[Start of section]

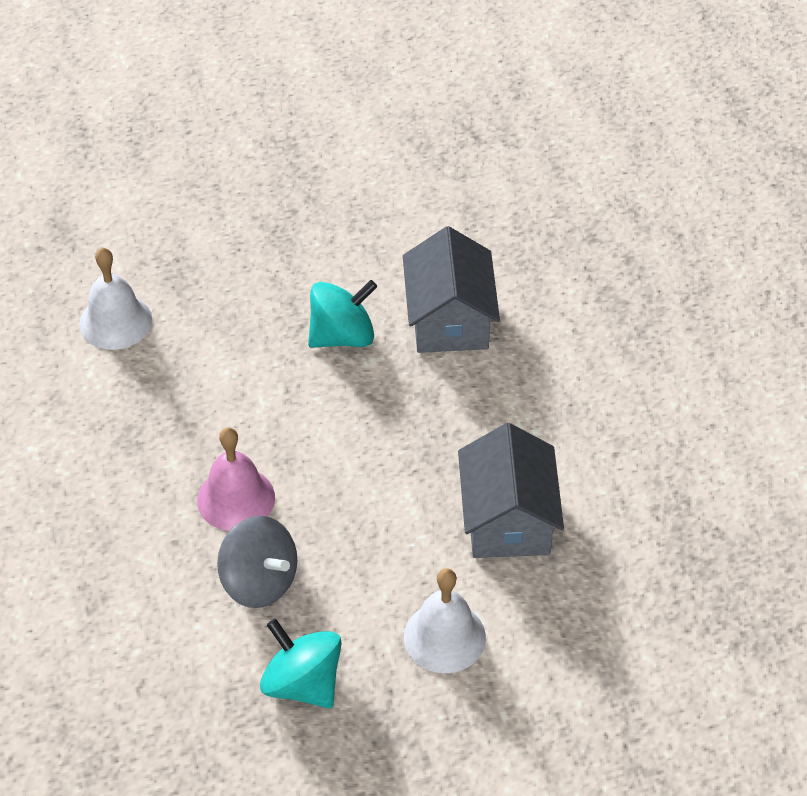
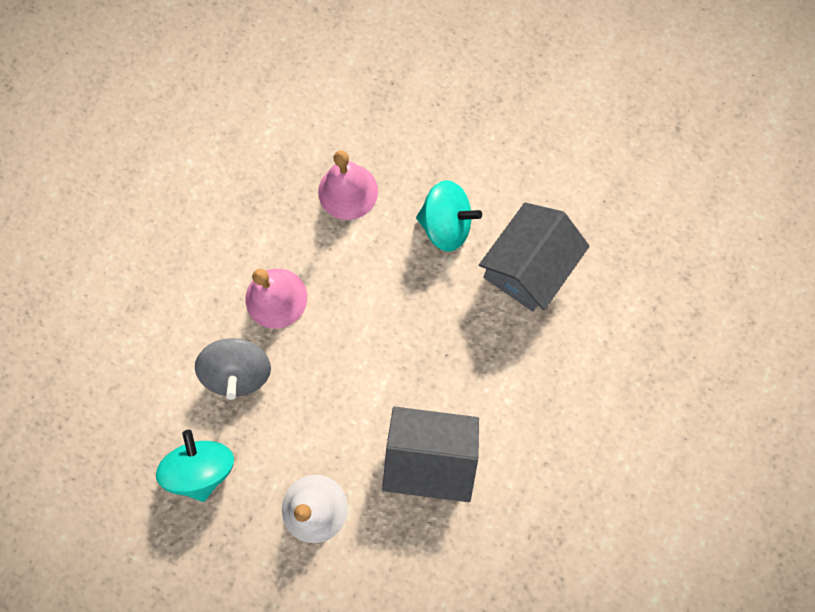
camera: 40 degrees right, 25 degrees up
(115, 321) = (314, 103): white bell -> none
(221, 369) = (348, 191): none -> pink bell
(508, 519) = (429, 455): grey house -> grey house turned 60 degrees clockwise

[End of section]

WORK ORDER:
Take the data above and repeat it exactly, leaving each picture out.

RESULT OF THIS TASK:
camera: 40 degrees right, 25 degrees up
(115, 321) = (314, 103): white bell -> none
(221, 369) = (348, 191): none -> pink bell
(508, 519) = (429, 455): grey house -> grey house turned 60 degrees clockwise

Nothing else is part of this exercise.